- Task requirements
Every line from the one containing "olla [amarillo] (330,110,430,223) => nothing" to the one containing "464,372 to 246,247" in the records below, both included, must be set down exactly, and no other line.

- Records to process
::::::::::
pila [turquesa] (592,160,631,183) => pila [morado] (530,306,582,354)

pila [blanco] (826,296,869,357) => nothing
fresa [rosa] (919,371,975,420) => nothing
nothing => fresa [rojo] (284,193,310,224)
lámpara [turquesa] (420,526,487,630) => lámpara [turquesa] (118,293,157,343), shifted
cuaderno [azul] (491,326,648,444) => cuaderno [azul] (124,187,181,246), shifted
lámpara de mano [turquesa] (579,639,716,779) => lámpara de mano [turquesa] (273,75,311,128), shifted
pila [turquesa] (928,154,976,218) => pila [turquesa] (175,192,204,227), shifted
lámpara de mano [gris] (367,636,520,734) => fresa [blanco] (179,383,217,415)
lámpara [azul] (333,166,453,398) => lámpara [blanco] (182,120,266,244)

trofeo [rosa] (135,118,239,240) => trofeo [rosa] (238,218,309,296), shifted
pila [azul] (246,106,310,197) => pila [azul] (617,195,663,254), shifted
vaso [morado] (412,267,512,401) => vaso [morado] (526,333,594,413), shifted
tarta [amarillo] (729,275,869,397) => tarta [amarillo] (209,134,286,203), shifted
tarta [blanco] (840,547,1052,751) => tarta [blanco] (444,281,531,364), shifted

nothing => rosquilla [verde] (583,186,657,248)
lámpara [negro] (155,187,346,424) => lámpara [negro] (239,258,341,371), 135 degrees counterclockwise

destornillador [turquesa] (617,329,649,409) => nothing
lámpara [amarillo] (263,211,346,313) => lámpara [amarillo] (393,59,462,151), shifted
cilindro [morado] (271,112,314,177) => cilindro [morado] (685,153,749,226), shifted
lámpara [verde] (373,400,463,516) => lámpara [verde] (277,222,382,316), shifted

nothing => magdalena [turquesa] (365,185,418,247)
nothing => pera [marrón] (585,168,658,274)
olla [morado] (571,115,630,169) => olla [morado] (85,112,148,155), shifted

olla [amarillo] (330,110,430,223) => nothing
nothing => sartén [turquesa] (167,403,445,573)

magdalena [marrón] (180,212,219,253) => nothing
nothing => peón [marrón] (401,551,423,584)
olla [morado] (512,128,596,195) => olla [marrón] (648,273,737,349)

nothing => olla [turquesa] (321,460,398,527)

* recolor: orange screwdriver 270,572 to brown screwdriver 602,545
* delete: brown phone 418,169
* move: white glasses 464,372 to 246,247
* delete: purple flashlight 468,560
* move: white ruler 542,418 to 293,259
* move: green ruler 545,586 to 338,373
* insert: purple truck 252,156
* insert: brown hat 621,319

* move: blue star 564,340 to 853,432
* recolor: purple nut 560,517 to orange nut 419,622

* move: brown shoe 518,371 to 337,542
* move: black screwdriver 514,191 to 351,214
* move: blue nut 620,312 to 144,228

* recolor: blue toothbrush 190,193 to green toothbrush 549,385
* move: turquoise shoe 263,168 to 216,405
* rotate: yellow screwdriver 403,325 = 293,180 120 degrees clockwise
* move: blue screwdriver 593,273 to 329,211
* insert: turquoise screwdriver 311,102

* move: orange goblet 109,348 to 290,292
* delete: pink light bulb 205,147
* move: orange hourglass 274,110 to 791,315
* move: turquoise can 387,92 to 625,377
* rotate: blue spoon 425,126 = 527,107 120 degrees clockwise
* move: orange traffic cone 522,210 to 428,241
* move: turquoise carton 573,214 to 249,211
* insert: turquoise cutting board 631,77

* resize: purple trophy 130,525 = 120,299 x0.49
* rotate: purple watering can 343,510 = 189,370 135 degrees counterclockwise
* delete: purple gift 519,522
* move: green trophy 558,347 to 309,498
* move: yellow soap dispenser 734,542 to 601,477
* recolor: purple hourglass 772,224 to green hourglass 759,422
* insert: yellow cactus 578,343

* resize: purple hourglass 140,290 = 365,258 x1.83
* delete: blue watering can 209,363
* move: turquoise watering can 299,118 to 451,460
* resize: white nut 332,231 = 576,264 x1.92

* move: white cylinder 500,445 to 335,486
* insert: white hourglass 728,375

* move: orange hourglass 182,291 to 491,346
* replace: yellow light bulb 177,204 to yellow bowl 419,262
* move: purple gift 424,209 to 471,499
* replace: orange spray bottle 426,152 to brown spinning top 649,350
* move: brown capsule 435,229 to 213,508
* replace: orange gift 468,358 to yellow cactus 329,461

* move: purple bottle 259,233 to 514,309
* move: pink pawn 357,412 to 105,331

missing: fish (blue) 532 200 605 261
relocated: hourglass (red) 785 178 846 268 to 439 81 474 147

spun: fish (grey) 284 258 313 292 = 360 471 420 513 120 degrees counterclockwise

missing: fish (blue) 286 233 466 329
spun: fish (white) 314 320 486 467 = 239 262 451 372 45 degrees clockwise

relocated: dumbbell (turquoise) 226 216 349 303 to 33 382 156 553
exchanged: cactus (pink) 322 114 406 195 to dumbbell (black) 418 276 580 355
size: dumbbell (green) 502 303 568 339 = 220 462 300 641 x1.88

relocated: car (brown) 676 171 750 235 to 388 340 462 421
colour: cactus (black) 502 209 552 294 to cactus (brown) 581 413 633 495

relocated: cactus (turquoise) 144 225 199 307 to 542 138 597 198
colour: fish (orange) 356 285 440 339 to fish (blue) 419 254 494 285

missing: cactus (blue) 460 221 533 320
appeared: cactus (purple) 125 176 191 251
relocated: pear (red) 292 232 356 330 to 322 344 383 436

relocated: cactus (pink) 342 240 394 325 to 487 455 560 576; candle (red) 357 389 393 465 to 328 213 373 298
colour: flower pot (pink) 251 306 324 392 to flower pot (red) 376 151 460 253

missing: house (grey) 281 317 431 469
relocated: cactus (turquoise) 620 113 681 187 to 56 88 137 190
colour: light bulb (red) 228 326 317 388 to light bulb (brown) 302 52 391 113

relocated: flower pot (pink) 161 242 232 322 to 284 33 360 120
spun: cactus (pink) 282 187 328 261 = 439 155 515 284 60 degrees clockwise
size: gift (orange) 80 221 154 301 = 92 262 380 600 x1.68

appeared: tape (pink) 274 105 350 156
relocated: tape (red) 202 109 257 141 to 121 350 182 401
::::::::::
- Written response
olla [amarillo] (330,110,430,223) => nothing
nothing => sartén [turquesa] (167,403,445,573)

magdalena [marrón] (180,212,219,253) => nothing
nothing => peón [marrón] (401,551,423,584)
olla [morado] (512,128,596,195) => olla [marrón] (648,273,737,349)

nothing => olla [turquesa] (321,460,398,527)

* recolor: orange screwdriver 270,572 to brown screwdriver 602,545
* delete: brown phone 418,169
* move: white glasses 464,372 to 246,247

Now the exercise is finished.